> _EXERCISE BRIEF_
Among the entries below, take the line with "green diamond: (78, 450) -> (103, 541), moved" and the line with "black trapezoid: (181, 615)", and output them and every line between them exactly, with nothing else.

> _PROVIDED RECORDS_
******************************
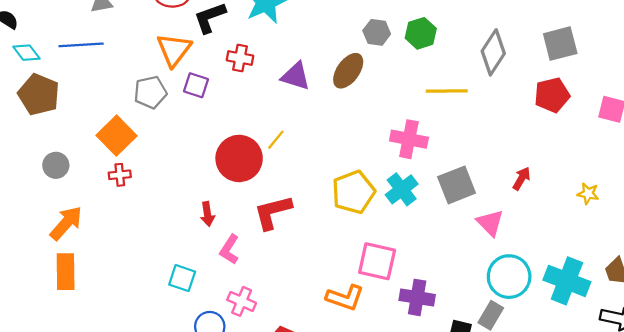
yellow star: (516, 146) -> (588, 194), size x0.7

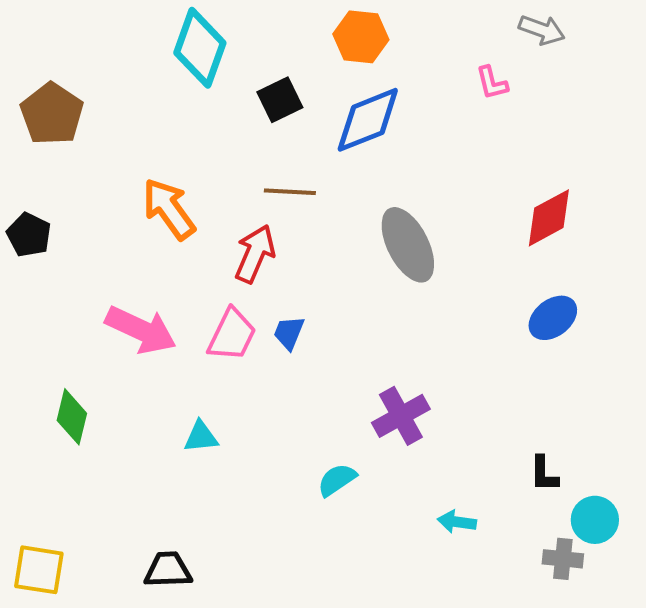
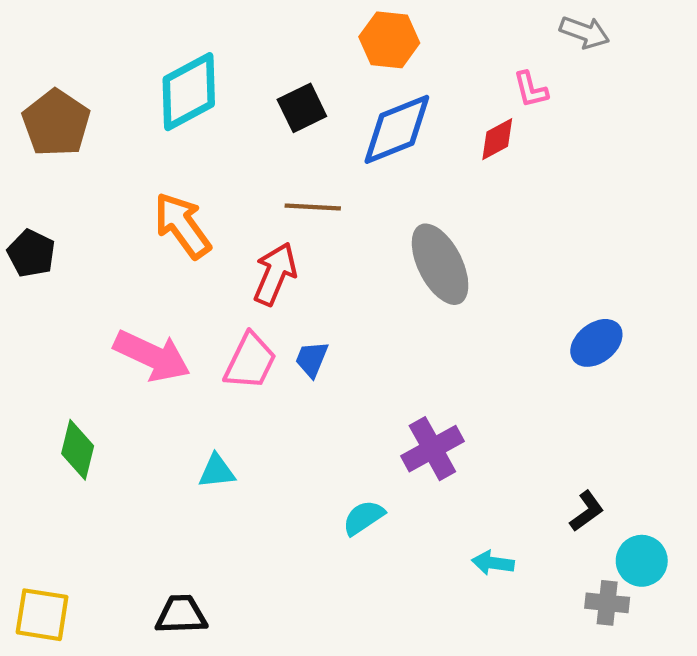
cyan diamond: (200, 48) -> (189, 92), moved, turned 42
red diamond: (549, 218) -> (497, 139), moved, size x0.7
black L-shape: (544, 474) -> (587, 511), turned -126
******************************
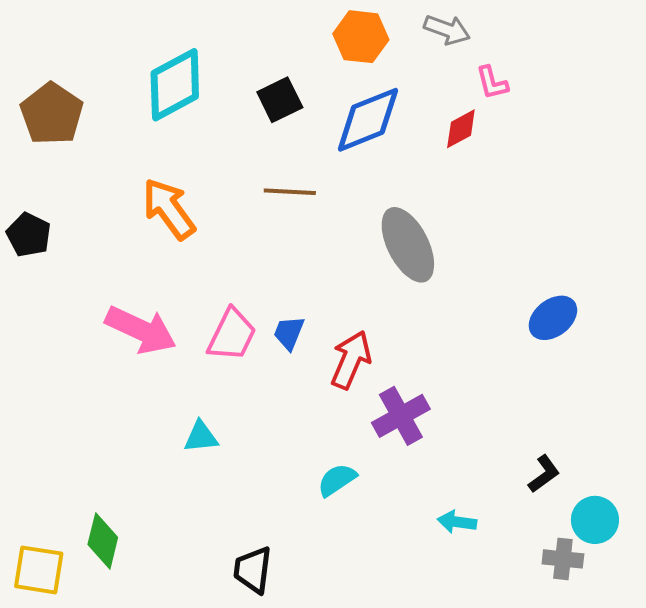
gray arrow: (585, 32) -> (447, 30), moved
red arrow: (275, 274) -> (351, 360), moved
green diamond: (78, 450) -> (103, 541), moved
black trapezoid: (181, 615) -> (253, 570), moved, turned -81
******************************
> _TASK RESULT_
green diamond: (78, 450) -> (103, 541), moved
black trapezoid: (181, 615) -> (253, 570), moved, turned -81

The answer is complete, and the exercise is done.